*Activity:* When you copy from the entries that follow, take only the lines from the one with "T1: NPN BC547" down to the one with "R12: 2.2k (W3, W13) -> none", keeping both ends and dropping every picture.

Structured diff data:
————
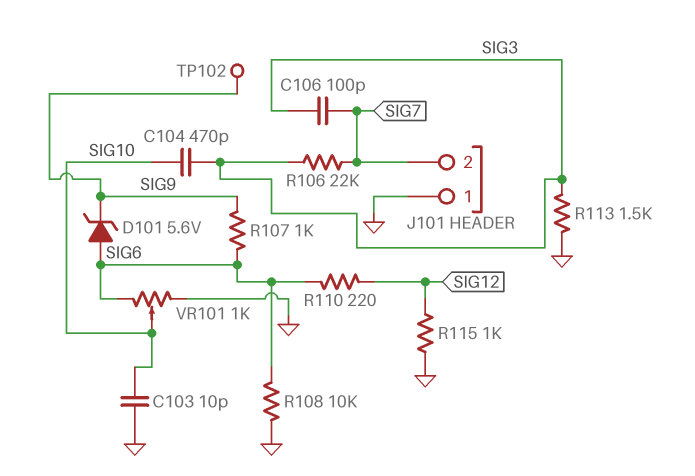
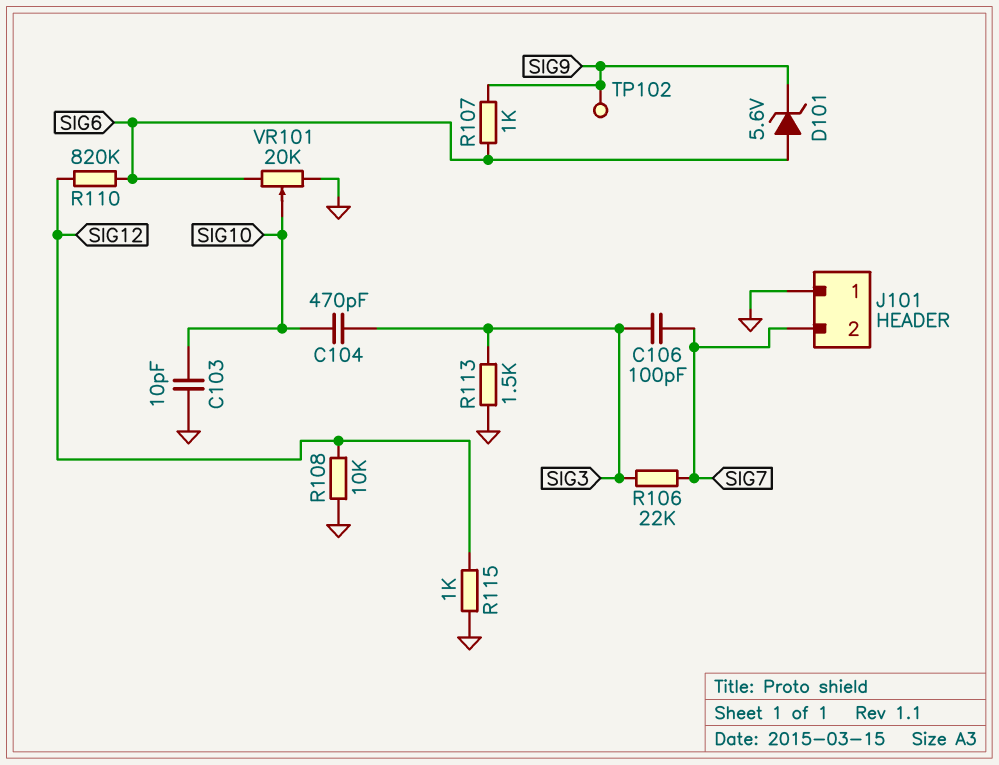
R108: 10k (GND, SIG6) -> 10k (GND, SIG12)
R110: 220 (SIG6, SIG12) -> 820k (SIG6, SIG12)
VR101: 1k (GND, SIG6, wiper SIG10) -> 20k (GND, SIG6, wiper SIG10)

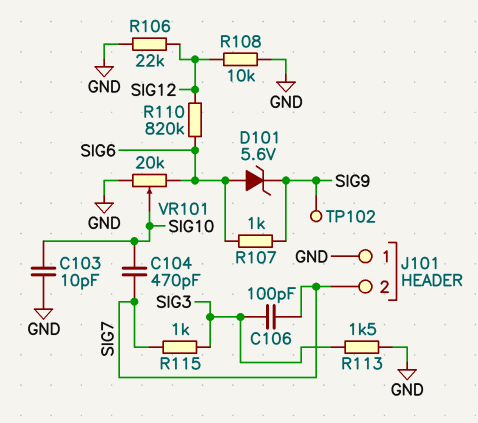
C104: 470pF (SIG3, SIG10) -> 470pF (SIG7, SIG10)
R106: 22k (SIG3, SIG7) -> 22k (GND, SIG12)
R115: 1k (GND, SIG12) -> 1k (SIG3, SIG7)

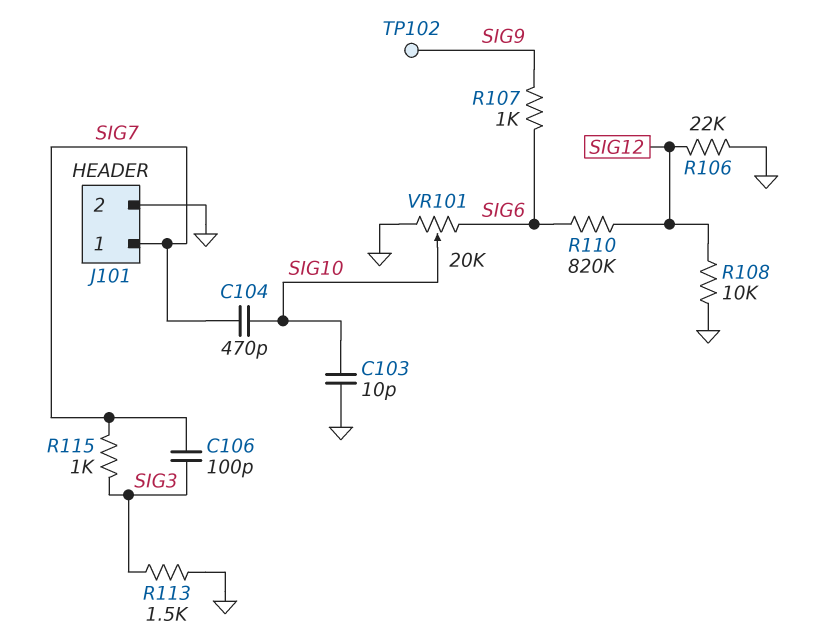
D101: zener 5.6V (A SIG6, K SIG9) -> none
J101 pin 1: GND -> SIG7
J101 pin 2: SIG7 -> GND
————
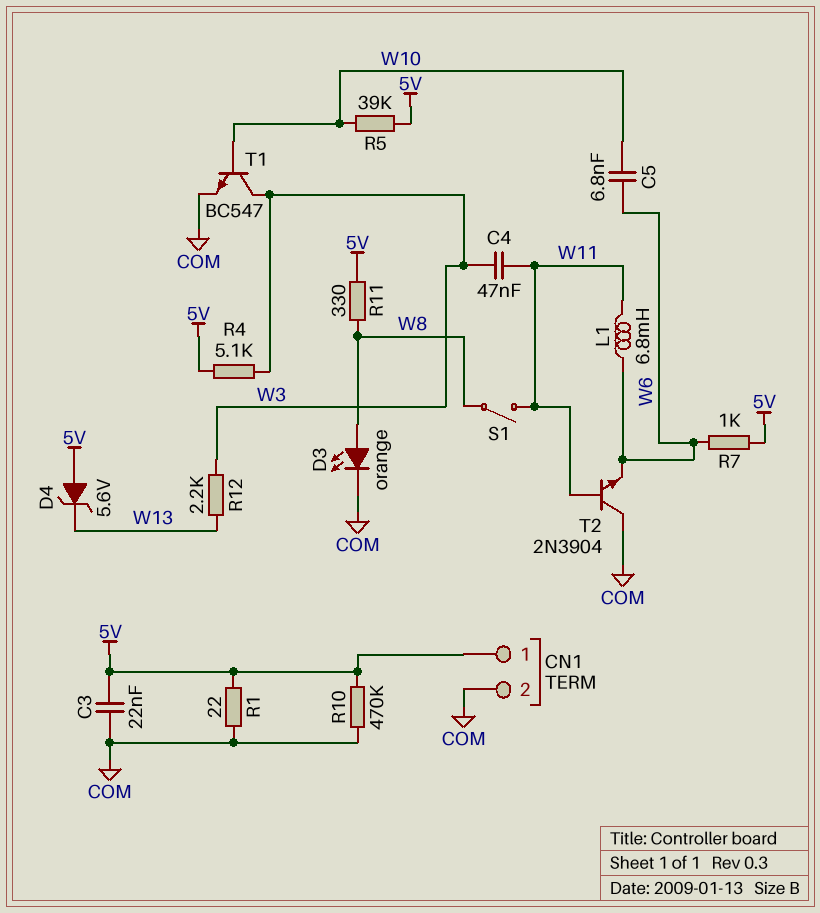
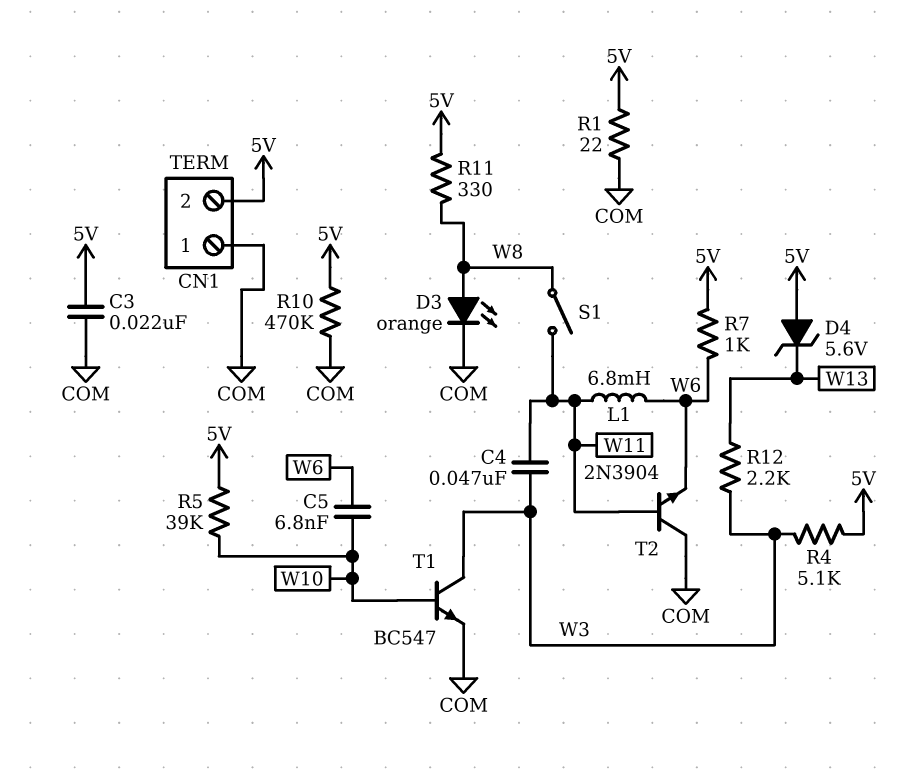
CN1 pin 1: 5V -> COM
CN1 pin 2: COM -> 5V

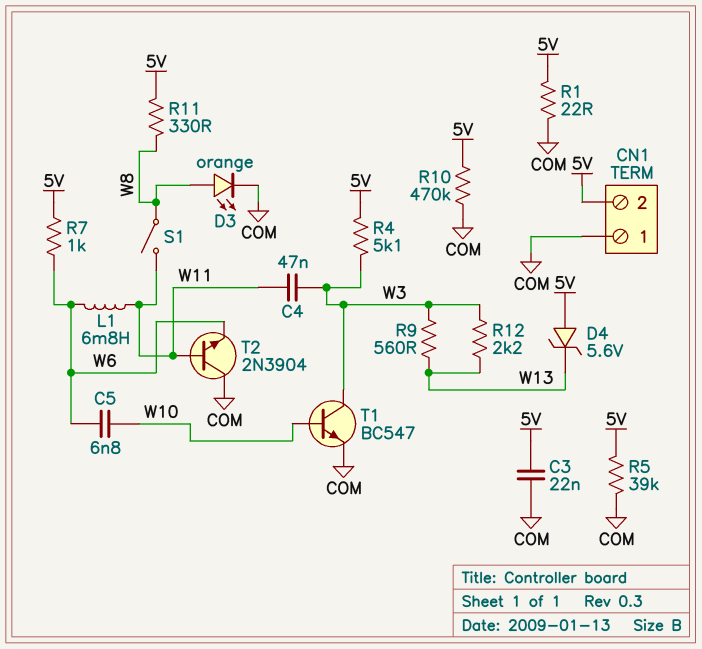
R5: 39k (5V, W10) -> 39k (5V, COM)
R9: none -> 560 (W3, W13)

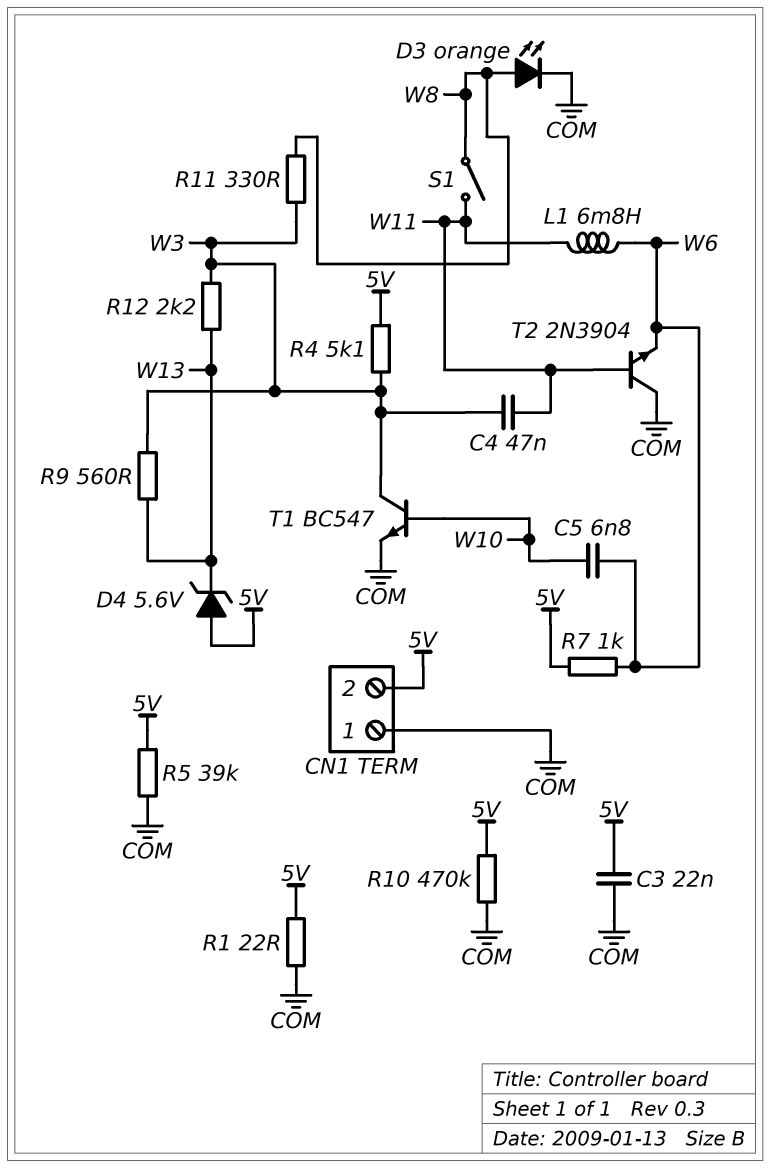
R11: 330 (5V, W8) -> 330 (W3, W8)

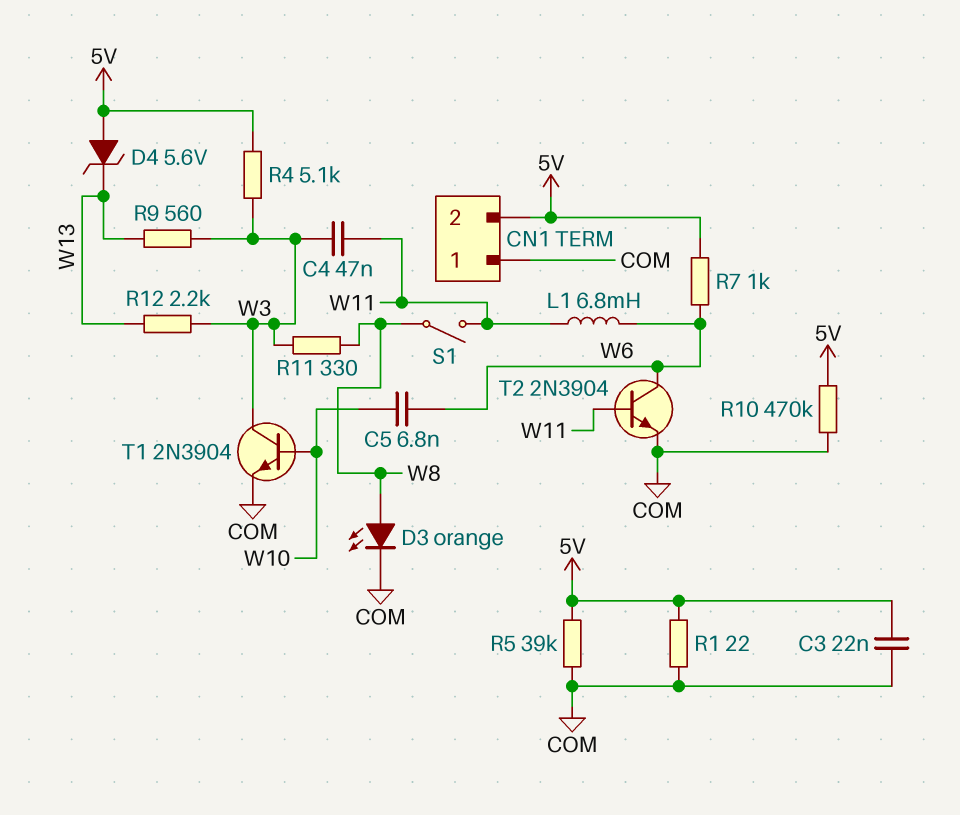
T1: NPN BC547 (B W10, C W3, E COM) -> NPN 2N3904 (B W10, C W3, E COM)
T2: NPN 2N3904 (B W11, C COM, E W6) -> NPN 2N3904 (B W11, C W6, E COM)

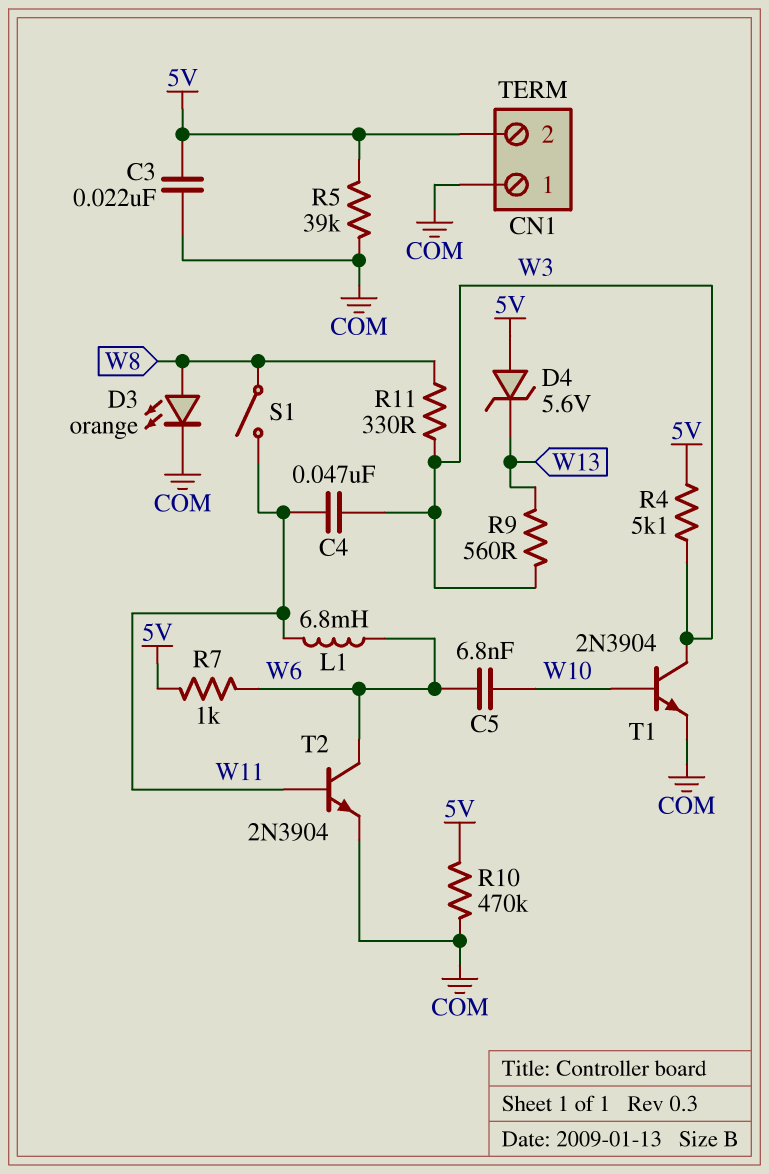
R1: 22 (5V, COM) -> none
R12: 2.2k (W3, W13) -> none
————
*Answer area:*
T1: NPN BC547 (B W10, C W3, E COM) -> NPN 2N3904 (B W10, C W3, E COM)
T2: NPN 2N3904 (B W11, C COM, E W6) -> NPN 2N3904 (B W11, C W6, E COM)

R1: 22 (5V, COM) -> none
R12: 2.2k (W3, W13) -> none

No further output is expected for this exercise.